Recorded information below:
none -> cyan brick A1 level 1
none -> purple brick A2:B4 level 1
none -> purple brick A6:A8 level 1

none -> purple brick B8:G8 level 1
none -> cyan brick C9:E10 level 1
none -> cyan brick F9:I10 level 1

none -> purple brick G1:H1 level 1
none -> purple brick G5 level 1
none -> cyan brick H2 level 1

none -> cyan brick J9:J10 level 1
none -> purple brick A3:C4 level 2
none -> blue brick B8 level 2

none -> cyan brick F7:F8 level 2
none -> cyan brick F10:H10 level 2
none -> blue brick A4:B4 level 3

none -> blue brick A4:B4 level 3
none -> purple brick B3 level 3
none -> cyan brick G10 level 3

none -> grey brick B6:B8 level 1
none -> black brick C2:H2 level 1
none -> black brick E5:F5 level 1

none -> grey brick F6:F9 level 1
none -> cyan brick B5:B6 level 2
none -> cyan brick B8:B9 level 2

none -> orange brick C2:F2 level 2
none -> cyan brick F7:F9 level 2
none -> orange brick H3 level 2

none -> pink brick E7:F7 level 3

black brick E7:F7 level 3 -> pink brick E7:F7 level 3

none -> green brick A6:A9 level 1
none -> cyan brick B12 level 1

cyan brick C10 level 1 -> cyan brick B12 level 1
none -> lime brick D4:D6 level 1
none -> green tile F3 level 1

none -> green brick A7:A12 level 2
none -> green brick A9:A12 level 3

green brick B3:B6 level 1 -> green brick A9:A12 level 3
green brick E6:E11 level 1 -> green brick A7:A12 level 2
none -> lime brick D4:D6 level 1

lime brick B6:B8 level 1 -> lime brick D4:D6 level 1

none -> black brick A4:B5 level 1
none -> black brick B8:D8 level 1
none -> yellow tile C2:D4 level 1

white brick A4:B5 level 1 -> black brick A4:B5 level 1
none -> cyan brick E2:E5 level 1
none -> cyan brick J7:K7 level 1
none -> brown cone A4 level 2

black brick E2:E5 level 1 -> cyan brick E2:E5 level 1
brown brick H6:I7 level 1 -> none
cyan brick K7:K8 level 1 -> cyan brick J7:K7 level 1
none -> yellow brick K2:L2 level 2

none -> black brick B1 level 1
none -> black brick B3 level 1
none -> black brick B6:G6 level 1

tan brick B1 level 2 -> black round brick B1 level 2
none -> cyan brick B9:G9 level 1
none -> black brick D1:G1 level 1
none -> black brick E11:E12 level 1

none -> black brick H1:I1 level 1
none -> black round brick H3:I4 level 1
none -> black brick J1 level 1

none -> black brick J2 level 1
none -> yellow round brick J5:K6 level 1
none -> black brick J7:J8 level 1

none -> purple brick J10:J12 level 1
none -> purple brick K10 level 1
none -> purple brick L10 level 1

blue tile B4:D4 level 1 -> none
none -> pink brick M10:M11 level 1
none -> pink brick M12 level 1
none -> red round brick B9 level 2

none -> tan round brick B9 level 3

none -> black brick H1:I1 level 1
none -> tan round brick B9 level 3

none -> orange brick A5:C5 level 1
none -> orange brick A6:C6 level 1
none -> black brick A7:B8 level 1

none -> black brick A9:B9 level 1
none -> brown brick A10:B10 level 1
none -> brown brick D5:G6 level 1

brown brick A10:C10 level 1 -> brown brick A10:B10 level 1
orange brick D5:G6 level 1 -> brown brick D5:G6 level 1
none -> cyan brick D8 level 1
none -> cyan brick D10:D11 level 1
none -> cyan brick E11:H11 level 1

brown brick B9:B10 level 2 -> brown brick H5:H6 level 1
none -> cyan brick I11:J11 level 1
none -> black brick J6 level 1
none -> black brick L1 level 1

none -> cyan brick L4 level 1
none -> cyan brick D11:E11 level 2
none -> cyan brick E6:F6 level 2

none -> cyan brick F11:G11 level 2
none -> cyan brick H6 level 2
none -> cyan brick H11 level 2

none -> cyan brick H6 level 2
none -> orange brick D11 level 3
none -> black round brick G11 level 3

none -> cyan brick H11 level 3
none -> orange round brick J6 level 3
End of Recorded information.
* [Task details] All of the records above need to be copied exactly.

* [Result for this task]
none -> cyan brick A1 level 1
none -> purple brick A2:B4 level 1
none -> purple brick A6:A8 level 1

none -> purple brick B8:G8 level 1
none -> cyan brick C9:E10 level 1
none -> cyan brick F9:I10 level 1

none -> purple brick G1:H1 level 1
none -> purple brick G5 level 1
none -> cyan brick H2 level 1

none -> cyan brick J9:J10 level 1
none -> purple brick A3:C4 level 2
none -> blue brick B8 level 2

none -> cyan brick F7:F8 level 2
none -> cyan brick F10:H10 level 2
none -> blue brick A4:B4 level 3

none -> blue brick A4:B4 level 3
none -> purple brick B3 level 3
none -> cyan brick G10 level 3

none -> grey brick B6:B8 level 1
none -> black brick C2:H2 level 1
none -> black brick E5:F5 level 1

none -> grey brick F6:F9 level 1
none -> cyan brick B5:B6 level 2
none -> cyan brick B8:B9 level 2

none -> orange brick C2:F2 level 2
none -> cyan brick F7:F9 level 2
none -> orange brick H3 level 2

none -> pink brick E7:F7 level 3

black brick E7:F7 level 3 -> pink brick E7:F7 level 3

none -> green brick A6:A9 level 1
none -> cyan brick B12 level 1

cyan brick C10 level 1 -> cyan brick B12 level 1
none -> lime brick D4:D6 level 1
none -> green tile F3 level 1

none -> green brick A7:A12 level 2
none -> green brick A9:A12 level 3

green brick B3:B6 level 1 -> green brick A9:A12 level 3
green brick E6:E11 level 1 -> green brick A7:A12 level 2
none -> lime brick D4:D6 level 1

lime brick B6:B8 level 1 -> lime brick D4:D6 level 1

none -> black brick A4:B5 level 1
none -> black brick B8:D8 level 1
none -> yellow tile C2:D4 level 1

white brick A4:B5 level 1 -> black brick A4:B5 level 1
none -> cyan brick E2:E5 level 1
none -> cyan brick J7:K7 level 1
none -> brown cone A4 level 2

black brick E2:E5 level 1 -> cyan brick E2:E5 level 1
brown brick H6:I7 level 1 -> none
cyan brick K7:K8 level 1 -> cyan brick J7:K7 level 1
none -> yellow brick K2:L2 level 2

none -> black brick B1 level 1
none -> black brick B3 level 1
none -> black brick B6:G6 level 1

tan brick B1 level 2 -> black round brick B1 level 2
none -> cyan brick B9:G9 level 1
none -> black brick D1:G1 level 1
none -> black brick E11:E12 level 1

none -> black brick H1:I1 level 1
none -> black round brick H3:I4 level 1
none -> black brick J1 level 1

none -> black brick J2 level 1
none -> yellow round brick J5:K6 level 1
none -> black brick J7:J8 level 1

none -> purple brick J10:J12 level 1
none -> purple brick K10 level 1
none -> purple brick L10 level 1

blue tile B4:D4 level 1 -> none
none -> pink brick M10:M11 level 1
none -> pink brick M12 level 1
none -> red round brick B9 level 2

none -> tan round brick B9 level 3

none -> black brick H1:I1 level 1
none -> tan round brick B9 level 3

none -> orange brick A5:C5 level 1
none -> orange brick A6:C6 level 1
none -> black brick A7:B8 level 1

none -> black brick A9:B9 level 1
none -> brown brick A10:B10 level 1
none -> brown brick D5:G6 level 1

brown brick A10:C10 level 1 -> brown brick A10:B10 level 1
orange brick D5:G6 level 1 -> brown brick D5:G6 level 1
none -> cyan brick D8 level 1
none -> cyan brick D10:D11 level 1
none -> cyan brick E11:H11 level 1

brown brick B9:B10 level 2 -> brown brick H5:H6 level 1
none -> cyan brick I11:J11 level 1
none -> black brick J6 level 1
none -> black brick L1 level 1

none -> cyan brick L4 level 1
none -> cyan brick D11:E11 level 2
none -> cyan brick E6:F6 level 2

none -> cyan brick F11:G11 level 2
none -> cyan brick H6 level 2
none -> cyan brick H11 level 2

none -> cyan brick H6 level 2
none -> orange brick D11 level 3
none -> black round brick G11 level 3

none -> cyan brick H11 level 3
none -> orange round brick J6 level 3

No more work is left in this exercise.